[Material to process]
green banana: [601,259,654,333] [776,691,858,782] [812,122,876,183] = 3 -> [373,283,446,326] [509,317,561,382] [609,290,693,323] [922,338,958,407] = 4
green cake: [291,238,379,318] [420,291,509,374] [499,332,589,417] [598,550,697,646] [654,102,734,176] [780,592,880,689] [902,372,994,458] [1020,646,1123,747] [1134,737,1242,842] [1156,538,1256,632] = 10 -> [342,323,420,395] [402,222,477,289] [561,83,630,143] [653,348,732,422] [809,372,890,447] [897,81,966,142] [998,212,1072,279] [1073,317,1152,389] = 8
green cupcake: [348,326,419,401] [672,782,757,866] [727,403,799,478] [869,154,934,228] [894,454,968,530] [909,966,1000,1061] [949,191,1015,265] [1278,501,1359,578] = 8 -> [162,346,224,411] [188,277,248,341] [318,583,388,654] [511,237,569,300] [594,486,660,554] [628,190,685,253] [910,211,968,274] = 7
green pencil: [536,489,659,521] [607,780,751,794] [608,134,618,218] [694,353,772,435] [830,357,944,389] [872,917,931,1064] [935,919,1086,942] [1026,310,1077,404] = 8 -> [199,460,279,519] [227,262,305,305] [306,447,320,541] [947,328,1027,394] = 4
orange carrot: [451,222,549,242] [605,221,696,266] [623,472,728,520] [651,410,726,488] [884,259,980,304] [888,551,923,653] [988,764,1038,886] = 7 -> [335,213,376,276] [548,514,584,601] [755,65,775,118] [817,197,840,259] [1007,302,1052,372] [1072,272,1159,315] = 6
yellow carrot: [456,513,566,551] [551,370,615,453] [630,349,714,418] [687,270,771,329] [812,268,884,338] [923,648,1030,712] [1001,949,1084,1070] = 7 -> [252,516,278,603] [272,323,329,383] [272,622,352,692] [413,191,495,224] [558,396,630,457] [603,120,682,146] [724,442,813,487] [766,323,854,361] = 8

--

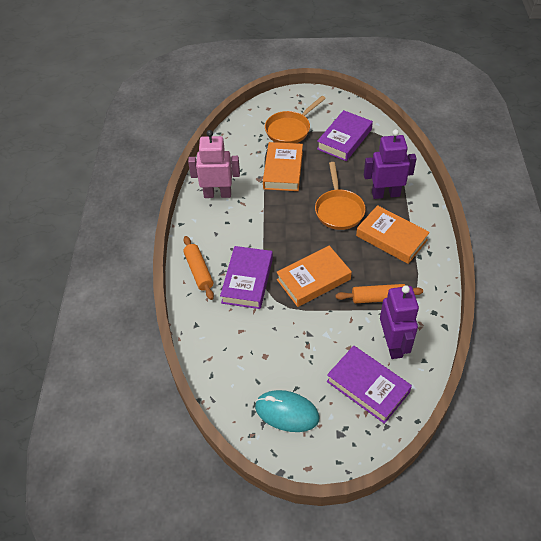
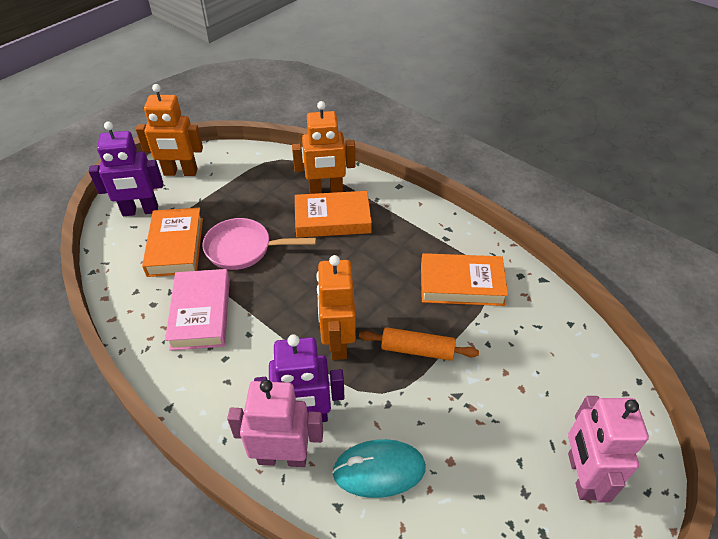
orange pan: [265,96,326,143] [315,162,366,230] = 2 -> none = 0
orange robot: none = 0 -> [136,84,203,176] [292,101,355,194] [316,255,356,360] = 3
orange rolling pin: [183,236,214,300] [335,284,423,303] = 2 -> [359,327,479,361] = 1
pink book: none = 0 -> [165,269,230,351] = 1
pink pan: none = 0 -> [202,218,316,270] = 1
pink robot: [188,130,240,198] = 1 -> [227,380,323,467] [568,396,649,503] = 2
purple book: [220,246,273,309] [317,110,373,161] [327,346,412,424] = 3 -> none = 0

--

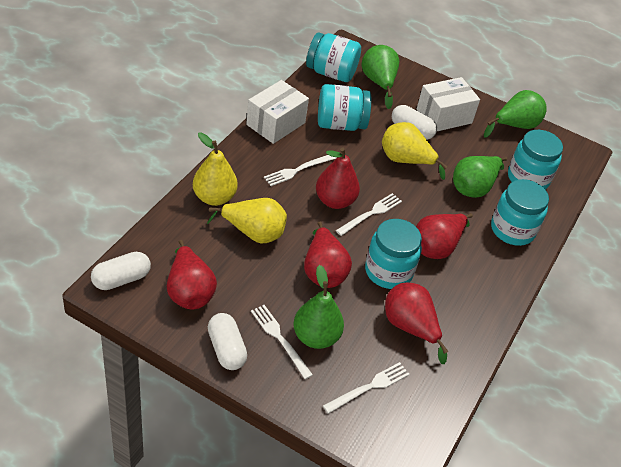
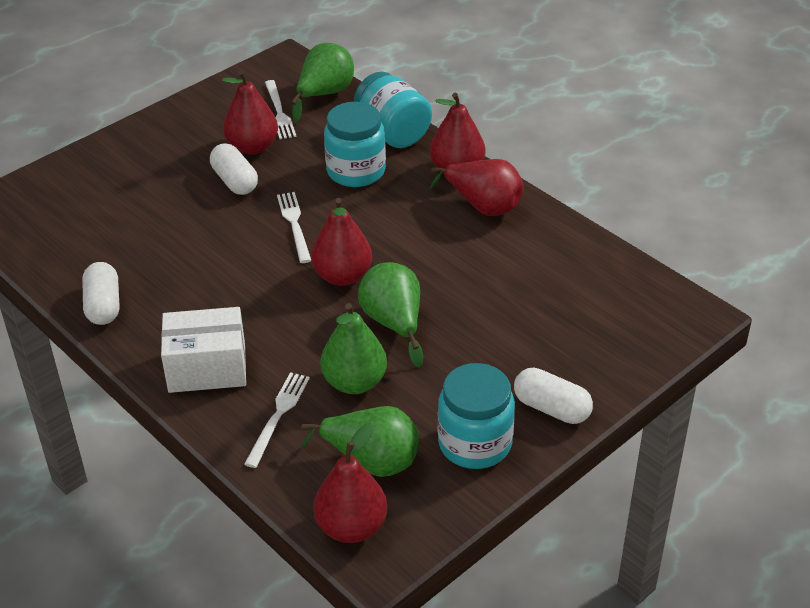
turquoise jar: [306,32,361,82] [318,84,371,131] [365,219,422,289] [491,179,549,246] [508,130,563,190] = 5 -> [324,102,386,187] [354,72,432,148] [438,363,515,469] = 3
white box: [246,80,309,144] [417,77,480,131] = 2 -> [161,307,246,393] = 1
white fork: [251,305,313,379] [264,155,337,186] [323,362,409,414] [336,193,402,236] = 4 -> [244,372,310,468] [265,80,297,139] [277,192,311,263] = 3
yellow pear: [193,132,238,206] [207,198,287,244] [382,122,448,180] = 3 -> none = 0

[Exercise objective] Only the lines above starting at the line that holds "pink robot: [188,130,240,198]" and ending at the line that holds "purple book: [220,246,273,309]" are to be repeated, exactly and in full.

[Answer to the problem]
pink robot: [188,130,240,198] = 1 -> [227,380,323,467] [568,396,649,503] = 2
purple book: [220,246,273,309] [317,110,373,161] [327,346,412,424] = 3 -> none = 0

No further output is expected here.